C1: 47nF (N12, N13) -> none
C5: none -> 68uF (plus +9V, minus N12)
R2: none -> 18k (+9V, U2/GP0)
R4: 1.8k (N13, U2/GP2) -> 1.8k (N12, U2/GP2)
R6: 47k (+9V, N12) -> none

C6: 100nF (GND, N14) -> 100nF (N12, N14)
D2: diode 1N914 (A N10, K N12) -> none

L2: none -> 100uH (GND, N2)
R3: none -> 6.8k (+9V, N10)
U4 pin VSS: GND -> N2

● ● ● ● ● ● ●

The answer must be an exact copy of every entry.

C1: 47nF (N12, N13) -> none
C5: none -> 68uF (plus +9V, minus N12)
R2: none -> 18k (+9V, U2/GP0)
R4: 1.8k (N13, U2/GP2) -> 1.8k (N12, U2/GP2)
R6: 47k (+9V, N12) -> none

C6: 100nF (GND, N14) -> 100nF (N12, N14)
D2: diode 1N914 (A N10, K N12) -> none

L2: none -> 100uH (GND, N2)
R3: none -> 6.8k (+9V, N10)
U4 pin VSS: GND -> N2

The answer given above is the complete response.